Records:
-=-=-=-=-

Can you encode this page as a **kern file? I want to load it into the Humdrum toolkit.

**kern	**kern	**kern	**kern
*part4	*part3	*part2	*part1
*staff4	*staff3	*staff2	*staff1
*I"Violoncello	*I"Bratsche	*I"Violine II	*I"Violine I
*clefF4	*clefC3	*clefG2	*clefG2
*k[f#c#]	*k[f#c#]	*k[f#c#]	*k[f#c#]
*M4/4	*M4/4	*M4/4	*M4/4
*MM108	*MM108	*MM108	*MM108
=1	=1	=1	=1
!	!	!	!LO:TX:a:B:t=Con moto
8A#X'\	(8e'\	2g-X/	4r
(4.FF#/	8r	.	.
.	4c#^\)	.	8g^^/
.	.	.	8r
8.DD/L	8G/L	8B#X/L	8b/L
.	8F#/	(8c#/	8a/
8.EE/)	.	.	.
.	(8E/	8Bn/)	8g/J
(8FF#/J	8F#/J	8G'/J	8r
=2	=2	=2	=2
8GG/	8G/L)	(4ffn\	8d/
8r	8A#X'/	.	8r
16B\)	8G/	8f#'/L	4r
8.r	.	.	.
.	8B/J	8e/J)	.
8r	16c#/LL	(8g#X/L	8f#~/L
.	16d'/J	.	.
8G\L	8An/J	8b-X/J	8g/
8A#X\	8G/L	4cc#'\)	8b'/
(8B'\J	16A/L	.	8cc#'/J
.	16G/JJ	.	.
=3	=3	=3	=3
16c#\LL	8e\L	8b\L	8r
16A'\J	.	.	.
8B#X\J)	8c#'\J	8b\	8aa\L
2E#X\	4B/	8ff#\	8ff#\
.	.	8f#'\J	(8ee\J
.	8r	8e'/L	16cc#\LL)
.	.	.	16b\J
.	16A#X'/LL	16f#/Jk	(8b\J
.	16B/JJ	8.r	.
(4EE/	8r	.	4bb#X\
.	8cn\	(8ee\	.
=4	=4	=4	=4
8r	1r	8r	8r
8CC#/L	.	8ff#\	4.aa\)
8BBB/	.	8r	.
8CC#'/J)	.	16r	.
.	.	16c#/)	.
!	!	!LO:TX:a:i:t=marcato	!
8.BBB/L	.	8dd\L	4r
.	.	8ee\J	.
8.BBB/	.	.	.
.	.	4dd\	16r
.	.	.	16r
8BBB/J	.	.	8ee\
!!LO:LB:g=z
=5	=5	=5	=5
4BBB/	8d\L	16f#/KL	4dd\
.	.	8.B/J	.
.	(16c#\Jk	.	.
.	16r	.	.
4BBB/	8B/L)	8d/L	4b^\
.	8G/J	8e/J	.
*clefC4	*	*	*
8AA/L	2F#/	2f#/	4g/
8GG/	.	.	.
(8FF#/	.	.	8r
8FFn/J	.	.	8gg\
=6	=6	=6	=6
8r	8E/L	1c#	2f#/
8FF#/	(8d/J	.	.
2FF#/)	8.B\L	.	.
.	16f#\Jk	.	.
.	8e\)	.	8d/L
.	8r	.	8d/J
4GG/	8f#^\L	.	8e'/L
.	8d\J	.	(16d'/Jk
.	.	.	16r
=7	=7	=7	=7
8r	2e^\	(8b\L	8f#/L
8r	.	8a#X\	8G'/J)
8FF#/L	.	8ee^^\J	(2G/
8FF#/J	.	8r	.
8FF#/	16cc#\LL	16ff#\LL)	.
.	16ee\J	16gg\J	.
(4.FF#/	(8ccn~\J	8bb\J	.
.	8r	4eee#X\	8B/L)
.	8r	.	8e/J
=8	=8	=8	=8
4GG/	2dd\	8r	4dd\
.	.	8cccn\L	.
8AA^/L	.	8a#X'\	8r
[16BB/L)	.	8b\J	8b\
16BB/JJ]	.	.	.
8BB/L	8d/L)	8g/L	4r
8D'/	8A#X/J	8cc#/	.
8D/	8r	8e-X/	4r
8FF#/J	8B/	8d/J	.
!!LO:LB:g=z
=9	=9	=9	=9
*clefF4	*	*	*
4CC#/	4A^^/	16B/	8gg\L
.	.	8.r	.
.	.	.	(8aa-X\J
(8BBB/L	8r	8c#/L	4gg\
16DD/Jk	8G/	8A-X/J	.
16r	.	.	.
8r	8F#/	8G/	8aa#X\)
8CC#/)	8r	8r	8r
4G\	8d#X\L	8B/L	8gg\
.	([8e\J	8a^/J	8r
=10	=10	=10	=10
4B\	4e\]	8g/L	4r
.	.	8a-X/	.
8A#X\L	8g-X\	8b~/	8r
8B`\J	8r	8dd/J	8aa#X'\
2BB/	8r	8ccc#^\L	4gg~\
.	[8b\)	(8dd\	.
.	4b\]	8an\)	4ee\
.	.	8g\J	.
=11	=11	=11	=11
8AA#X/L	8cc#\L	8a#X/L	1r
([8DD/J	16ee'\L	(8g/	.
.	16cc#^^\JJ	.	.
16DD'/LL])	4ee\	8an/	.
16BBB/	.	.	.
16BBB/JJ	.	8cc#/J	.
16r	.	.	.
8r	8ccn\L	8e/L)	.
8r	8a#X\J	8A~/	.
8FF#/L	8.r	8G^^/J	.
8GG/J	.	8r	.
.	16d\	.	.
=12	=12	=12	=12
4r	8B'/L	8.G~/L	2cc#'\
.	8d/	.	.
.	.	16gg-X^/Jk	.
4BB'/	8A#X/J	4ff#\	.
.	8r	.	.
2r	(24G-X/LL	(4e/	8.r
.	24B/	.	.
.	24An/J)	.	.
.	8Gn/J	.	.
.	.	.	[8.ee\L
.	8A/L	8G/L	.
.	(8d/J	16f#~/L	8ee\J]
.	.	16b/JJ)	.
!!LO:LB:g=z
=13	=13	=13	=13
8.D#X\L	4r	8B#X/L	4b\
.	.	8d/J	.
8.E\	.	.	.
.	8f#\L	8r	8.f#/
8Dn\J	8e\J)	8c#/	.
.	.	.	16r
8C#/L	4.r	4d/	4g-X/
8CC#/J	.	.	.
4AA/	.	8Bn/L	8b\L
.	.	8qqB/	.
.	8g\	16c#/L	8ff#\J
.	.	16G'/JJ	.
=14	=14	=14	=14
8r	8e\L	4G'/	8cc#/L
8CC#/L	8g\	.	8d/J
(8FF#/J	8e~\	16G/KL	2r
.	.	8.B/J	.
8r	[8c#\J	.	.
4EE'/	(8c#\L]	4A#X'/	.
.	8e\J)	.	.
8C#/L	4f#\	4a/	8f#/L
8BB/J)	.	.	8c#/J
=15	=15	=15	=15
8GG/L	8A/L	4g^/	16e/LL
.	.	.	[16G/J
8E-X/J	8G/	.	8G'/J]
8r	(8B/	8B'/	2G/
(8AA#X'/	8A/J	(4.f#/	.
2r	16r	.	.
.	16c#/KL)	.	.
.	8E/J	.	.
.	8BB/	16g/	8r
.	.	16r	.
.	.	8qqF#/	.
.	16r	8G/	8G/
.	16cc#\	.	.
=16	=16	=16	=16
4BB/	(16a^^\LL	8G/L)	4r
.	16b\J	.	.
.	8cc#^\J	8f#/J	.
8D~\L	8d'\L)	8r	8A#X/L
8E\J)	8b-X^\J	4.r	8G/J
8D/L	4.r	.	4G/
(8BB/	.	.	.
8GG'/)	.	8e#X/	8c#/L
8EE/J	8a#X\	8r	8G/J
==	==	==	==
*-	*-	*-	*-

-=-=-=-=-

Extract every line above that contains the string "kern", matching case exactly.

- ANSWER
Can you encode this page as a **kern file? I want to load it into the Humdrum toolkit.
**kern	**kern	**kern	**kern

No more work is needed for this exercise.